>>

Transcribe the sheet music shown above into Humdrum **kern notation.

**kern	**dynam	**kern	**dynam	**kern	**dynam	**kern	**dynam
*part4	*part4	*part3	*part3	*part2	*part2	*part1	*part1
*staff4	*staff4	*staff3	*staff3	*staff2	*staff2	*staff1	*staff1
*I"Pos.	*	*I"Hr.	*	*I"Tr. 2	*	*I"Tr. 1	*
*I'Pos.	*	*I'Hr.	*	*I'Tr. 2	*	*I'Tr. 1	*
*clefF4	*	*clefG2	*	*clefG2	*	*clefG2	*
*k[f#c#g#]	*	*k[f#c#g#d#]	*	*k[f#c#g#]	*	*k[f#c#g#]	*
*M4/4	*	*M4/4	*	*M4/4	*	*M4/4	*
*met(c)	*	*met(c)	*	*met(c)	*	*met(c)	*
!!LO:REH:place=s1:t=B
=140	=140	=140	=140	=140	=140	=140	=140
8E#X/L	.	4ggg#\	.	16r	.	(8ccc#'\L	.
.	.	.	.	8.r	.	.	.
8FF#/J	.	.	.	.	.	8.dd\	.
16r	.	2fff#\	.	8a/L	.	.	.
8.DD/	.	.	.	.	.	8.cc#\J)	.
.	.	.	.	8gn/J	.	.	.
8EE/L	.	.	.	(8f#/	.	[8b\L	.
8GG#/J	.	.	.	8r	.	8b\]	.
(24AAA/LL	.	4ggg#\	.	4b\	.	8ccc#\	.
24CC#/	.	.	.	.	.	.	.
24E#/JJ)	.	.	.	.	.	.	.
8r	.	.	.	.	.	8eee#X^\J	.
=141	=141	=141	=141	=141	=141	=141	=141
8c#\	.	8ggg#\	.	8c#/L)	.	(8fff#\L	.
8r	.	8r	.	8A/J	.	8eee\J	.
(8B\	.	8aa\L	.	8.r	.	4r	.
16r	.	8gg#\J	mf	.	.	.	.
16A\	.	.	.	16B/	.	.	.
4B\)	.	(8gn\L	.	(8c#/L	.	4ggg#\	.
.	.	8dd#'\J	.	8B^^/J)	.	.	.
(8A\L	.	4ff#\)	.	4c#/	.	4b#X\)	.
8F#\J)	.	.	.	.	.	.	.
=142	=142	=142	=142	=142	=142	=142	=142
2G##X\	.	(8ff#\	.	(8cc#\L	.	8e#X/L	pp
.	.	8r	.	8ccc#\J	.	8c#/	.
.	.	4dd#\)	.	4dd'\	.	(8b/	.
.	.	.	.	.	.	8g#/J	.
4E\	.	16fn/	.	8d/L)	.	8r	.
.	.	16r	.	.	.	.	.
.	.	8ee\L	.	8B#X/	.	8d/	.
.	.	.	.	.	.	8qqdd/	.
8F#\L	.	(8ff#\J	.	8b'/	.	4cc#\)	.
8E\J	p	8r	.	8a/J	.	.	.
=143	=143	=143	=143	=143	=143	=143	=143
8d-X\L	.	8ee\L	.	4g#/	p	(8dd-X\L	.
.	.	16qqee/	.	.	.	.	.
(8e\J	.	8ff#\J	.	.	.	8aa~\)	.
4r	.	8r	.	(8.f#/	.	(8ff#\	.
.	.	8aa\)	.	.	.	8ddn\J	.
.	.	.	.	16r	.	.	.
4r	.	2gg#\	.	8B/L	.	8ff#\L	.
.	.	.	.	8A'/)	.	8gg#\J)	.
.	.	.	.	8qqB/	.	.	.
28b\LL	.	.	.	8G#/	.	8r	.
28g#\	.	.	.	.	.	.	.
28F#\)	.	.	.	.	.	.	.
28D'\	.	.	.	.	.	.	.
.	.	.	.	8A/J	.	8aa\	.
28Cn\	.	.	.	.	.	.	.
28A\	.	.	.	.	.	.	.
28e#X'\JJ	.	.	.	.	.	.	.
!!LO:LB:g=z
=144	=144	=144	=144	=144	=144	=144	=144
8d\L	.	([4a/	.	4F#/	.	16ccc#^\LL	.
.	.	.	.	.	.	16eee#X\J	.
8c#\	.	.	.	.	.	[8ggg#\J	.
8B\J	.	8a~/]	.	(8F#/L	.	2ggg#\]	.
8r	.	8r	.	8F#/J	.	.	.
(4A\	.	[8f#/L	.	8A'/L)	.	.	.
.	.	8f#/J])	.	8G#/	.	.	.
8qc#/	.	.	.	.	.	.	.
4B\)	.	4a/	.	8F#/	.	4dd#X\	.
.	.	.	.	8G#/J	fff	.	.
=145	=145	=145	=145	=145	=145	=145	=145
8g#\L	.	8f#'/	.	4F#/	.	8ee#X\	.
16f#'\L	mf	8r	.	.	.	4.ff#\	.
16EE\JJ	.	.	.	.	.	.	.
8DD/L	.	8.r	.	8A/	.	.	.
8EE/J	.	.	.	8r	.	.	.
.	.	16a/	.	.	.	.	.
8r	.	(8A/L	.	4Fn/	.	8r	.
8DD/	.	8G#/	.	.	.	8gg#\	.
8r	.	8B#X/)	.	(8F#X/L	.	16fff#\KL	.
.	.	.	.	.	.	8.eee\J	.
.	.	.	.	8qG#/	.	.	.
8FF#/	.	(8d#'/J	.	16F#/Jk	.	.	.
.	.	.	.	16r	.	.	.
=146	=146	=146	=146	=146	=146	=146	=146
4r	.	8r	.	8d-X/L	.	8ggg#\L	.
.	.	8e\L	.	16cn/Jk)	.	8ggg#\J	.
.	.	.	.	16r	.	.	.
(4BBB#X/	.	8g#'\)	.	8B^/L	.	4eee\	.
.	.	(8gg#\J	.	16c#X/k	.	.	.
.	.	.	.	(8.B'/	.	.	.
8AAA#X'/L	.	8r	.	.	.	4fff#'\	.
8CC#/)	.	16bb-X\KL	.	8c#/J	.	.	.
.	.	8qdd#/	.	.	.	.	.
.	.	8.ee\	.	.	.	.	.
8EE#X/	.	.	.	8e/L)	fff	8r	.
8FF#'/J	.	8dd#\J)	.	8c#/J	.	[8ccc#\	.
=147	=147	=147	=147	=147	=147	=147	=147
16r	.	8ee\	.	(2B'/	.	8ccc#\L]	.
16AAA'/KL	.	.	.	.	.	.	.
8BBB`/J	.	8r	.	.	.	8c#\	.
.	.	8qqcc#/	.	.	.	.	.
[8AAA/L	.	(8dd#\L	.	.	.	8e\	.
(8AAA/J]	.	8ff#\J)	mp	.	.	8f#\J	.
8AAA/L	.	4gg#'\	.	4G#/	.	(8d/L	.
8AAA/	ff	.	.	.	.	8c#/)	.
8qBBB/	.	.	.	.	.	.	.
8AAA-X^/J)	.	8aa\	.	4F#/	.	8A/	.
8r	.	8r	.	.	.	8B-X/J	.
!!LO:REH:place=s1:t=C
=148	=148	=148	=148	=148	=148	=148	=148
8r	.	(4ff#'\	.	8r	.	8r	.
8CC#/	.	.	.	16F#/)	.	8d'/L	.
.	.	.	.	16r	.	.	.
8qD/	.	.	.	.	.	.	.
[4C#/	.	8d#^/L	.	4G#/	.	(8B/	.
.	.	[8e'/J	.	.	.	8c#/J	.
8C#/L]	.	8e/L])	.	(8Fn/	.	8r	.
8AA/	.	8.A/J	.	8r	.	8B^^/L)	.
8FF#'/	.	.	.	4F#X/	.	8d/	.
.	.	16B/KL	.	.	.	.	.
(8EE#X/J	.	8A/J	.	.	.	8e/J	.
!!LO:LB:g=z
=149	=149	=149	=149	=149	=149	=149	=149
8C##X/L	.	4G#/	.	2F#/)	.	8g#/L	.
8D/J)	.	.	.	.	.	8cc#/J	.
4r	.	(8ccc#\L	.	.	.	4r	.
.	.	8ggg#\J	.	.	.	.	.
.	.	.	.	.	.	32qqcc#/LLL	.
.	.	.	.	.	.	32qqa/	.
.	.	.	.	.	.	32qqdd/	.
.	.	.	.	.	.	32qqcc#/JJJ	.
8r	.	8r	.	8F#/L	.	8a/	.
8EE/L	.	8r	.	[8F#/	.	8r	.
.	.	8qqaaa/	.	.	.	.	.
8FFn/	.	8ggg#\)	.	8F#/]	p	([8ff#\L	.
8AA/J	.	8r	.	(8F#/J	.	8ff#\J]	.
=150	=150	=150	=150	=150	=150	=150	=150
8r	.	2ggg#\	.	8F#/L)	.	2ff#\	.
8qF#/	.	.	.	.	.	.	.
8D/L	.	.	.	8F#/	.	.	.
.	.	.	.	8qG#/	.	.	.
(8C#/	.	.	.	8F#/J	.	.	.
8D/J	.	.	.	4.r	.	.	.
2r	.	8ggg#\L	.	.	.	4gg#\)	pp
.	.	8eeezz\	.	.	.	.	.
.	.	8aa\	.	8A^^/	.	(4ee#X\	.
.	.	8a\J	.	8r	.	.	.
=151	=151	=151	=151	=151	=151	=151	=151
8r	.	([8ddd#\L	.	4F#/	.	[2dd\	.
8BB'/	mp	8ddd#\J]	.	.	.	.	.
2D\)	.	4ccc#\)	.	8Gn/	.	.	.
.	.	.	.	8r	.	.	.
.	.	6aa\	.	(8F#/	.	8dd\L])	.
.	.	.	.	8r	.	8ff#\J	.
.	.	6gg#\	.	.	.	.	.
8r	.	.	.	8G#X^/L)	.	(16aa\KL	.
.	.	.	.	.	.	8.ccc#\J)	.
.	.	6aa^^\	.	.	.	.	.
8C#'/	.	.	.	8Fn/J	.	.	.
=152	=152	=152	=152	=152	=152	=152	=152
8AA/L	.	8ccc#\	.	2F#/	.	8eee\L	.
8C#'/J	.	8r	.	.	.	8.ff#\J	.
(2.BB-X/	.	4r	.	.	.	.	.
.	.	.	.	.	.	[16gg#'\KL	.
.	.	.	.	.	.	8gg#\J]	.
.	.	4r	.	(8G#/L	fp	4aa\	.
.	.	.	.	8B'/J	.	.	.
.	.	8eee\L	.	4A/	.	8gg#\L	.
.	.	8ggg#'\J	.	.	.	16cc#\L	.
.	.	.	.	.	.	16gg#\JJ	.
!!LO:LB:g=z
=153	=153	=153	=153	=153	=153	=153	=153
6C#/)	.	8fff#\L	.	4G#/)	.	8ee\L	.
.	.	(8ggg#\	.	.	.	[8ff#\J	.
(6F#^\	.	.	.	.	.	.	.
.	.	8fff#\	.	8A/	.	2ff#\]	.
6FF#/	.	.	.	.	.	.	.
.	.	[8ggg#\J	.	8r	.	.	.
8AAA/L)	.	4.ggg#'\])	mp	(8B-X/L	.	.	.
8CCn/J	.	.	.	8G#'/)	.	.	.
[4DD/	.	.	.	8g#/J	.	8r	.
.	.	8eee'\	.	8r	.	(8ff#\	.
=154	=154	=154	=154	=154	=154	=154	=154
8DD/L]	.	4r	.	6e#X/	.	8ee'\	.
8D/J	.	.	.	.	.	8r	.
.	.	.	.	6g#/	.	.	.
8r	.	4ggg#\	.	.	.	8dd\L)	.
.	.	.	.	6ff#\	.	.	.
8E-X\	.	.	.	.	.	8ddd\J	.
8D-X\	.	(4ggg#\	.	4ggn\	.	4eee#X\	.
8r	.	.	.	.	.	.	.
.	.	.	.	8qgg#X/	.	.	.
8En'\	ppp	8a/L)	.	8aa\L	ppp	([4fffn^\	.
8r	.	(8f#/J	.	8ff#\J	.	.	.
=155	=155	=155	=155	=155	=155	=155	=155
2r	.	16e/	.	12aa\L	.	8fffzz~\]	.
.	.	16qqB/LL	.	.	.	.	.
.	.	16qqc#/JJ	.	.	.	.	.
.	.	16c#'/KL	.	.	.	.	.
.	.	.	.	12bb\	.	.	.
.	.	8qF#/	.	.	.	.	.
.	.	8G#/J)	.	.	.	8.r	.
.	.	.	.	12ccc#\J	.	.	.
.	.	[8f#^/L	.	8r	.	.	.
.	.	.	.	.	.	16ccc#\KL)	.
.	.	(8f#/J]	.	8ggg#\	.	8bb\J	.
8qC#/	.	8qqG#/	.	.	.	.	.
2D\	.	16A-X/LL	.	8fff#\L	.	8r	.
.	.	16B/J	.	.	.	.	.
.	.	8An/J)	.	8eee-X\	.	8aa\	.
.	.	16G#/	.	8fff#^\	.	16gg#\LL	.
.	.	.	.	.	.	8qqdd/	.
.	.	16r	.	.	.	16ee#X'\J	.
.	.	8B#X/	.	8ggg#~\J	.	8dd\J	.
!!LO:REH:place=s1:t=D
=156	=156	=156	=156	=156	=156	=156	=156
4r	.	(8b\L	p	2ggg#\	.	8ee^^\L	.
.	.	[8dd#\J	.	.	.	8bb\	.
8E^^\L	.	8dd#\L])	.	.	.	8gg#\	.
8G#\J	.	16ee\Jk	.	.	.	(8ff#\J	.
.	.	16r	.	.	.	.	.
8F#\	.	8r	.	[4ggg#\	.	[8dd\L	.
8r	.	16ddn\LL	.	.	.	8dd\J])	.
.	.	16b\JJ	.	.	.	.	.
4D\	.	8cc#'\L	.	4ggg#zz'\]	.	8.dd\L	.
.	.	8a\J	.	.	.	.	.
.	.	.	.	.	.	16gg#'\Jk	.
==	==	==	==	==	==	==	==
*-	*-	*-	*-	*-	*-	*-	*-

<<

* **What the exercise asks**
Pull out every line of the listing above that contains the string "kern", and copy those lines unchanged.

* **Written solution**
Transcribe the sheet music shown above into Humdrum **kern notation.
**kern	**dynam	**kern	**dynam	**kern	**dynam	**kern	**dynam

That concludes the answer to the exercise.